(Source data)
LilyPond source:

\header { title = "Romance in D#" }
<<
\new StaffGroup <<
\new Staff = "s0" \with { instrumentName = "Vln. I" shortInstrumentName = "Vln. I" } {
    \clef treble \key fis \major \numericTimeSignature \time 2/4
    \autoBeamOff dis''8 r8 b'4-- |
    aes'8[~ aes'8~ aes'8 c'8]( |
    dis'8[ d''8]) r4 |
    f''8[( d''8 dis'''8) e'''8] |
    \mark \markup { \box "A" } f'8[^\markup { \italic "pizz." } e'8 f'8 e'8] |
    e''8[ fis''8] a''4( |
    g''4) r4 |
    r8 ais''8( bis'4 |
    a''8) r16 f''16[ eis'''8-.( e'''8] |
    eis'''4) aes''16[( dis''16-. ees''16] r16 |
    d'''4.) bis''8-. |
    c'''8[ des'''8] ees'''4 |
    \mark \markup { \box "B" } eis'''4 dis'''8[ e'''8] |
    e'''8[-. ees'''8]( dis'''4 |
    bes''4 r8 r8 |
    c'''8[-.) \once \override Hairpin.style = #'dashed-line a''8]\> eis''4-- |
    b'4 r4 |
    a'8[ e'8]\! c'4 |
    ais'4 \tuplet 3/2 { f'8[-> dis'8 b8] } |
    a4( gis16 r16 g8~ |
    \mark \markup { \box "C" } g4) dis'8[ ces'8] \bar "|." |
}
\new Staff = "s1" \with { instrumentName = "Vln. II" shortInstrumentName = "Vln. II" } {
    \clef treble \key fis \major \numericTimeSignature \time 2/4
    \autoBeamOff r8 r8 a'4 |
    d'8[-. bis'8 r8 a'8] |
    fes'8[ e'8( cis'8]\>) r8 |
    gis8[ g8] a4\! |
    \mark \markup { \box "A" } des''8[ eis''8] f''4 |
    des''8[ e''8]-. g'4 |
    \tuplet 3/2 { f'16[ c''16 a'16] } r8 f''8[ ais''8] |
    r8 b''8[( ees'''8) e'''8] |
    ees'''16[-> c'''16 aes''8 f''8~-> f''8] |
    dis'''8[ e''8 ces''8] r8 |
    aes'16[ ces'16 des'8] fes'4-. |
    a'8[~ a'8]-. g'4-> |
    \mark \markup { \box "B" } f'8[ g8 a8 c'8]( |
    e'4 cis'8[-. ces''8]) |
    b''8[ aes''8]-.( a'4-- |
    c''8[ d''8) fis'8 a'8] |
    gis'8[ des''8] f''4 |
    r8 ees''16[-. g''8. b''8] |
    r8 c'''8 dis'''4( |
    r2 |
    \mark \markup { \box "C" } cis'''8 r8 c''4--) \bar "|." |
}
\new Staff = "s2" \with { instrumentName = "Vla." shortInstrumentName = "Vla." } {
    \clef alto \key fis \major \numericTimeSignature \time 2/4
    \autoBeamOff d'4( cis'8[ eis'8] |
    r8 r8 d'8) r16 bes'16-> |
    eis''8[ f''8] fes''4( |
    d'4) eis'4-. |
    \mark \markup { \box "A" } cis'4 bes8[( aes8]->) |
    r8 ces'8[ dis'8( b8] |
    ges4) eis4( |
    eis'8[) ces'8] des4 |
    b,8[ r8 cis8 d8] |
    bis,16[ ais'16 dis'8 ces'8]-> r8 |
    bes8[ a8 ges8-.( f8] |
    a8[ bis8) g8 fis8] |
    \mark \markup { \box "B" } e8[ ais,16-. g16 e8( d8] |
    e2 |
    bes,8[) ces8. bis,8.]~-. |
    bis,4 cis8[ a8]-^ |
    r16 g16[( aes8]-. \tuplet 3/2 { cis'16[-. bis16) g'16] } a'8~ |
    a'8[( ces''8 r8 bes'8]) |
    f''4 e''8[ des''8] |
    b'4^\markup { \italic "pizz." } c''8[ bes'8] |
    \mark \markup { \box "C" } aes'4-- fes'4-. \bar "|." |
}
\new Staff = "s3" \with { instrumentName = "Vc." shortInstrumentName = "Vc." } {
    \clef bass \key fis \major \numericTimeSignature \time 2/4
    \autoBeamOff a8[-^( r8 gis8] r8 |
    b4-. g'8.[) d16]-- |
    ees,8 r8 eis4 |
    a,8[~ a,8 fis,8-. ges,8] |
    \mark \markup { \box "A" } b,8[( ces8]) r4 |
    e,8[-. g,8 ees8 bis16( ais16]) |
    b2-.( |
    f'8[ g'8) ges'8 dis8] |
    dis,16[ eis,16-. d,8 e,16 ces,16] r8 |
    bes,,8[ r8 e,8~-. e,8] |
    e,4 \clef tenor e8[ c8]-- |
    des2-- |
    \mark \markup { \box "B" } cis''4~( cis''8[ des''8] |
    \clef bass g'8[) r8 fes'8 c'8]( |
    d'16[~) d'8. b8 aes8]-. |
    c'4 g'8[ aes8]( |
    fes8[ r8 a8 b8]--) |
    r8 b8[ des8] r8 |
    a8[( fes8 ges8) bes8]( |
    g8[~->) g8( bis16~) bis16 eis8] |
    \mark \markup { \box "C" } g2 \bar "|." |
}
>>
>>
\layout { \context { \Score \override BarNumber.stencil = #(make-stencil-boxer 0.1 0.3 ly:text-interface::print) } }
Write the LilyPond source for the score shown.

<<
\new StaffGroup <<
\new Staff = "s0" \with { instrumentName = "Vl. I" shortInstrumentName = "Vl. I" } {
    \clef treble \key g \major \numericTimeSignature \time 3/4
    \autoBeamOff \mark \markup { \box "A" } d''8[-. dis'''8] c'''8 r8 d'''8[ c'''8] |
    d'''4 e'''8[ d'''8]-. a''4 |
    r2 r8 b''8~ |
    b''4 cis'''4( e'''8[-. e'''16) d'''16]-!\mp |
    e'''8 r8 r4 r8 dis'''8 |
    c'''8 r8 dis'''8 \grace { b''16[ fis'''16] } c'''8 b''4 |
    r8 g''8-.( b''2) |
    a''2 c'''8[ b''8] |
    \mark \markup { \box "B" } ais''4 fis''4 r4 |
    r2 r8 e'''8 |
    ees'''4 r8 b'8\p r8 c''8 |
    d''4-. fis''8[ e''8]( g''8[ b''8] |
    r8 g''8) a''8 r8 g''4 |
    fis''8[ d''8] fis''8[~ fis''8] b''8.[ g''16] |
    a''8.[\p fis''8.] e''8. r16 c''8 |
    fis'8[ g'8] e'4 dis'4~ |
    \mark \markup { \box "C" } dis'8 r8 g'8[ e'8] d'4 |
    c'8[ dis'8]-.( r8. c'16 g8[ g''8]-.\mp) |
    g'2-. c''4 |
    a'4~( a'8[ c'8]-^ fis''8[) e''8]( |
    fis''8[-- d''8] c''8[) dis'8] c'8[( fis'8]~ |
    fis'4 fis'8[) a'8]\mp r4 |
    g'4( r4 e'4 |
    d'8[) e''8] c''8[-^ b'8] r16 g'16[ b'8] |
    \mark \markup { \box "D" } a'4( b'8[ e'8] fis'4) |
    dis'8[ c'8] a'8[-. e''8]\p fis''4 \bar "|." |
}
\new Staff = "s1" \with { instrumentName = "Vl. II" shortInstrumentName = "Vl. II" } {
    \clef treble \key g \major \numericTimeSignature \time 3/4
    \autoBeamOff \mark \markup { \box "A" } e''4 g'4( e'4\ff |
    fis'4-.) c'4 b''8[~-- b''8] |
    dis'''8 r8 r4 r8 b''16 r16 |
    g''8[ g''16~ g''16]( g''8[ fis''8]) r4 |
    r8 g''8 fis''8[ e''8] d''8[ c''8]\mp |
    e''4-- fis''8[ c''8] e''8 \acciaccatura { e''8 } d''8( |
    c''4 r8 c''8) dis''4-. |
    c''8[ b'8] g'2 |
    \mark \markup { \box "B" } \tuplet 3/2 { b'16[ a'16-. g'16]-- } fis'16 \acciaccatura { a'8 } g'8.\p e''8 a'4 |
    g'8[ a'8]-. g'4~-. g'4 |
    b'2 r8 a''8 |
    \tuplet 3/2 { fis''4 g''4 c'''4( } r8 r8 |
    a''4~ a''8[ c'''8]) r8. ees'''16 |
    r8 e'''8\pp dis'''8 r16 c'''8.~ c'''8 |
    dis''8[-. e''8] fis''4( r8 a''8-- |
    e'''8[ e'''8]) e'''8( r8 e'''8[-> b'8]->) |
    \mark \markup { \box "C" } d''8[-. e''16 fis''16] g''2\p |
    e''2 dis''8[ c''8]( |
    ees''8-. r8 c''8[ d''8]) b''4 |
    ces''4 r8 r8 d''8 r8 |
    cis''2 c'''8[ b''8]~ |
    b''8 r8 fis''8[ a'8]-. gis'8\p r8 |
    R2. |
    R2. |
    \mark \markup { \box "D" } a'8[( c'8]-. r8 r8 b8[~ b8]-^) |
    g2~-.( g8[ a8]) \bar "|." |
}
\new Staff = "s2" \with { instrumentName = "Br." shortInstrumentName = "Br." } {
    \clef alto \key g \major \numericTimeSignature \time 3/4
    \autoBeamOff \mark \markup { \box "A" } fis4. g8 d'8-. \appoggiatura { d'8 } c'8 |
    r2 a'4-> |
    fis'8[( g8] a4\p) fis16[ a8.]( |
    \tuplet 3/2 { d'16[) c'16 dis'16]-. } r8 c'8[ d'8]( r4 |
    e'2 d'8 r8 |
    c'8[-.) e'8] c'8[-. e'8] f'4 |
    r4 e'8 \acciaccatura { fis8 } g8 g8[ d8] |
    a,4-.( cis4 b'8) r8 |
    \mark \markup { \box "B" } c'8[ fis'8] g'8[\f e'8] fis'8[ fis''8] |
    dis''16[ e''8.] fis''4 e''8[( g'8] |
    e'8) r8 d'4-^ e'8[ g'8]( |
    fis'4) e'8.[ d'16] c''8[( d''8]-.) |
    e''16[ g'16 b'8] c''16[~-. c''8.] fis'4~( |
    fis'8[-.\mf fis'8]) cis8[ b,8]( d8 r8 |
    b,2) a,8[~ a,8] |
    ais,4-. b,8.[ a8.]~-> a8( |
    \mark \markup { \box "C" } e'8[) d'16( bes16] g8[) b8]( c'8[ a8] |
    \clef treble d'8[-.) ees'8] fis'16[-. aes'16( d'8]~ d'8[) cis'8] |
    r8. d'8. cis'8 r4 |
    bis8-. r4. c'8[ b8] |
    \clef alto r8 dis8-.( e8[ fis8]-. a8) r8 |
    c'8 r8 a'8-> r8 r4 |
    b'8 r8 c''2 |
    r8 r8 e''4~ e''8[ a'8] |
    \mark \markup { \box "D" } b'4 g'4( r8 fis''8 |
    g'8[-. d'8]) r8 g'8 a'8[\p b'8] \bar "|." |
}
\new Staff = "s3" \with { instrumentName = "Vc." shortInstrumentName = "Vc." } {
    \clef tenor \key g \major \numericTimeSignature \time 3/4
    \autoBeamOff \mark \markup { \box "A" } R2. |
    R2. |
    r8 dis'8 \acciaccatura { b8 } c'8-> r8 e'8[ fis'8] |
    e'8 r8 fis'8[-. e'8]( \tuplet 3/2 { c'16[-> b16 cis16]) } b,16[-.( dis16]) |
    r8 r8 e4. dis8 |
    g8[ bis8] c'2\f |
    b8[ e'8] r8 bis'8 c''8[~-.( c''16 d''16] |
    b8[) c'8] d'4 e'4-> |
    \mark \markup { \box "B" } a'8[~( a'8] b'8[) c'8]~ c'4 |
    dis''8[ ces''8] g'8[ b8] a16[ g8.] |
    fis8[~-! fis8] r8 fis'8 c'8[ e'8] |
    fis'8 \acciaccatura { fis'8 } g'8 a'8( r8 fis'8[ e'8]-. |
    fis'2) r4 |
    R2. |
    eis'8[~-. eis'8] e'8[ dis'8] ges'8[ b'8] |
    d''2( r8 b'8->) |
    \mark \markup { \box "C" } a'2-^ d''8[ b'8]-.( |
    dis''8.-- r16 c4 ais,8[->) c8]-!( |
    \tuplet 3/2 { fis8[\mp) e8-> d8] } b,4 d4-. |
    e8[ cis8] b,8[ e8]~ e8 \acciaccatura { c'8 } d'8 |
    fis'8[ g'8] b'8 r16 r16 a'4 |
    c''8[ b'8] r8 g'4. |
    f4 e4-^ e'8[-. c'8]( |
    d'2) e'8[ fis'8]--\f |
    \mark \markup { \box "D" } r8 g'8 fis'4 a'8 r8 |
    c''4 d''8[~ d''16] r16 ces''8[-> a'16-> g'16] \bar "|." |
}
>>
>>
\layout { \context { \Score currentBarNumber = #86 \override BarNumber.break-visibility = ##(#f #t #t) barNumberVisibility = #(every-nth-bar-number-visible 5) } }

◆ Instructions to follow
Identify every line in the records above that contains the string "tenor", and copy each of those lines in full.

◆ Written reply
    e,4 \clef tenor e8[ c8]-- |
    \clef tenor \key g \major \numericTimeSignature \time 3/4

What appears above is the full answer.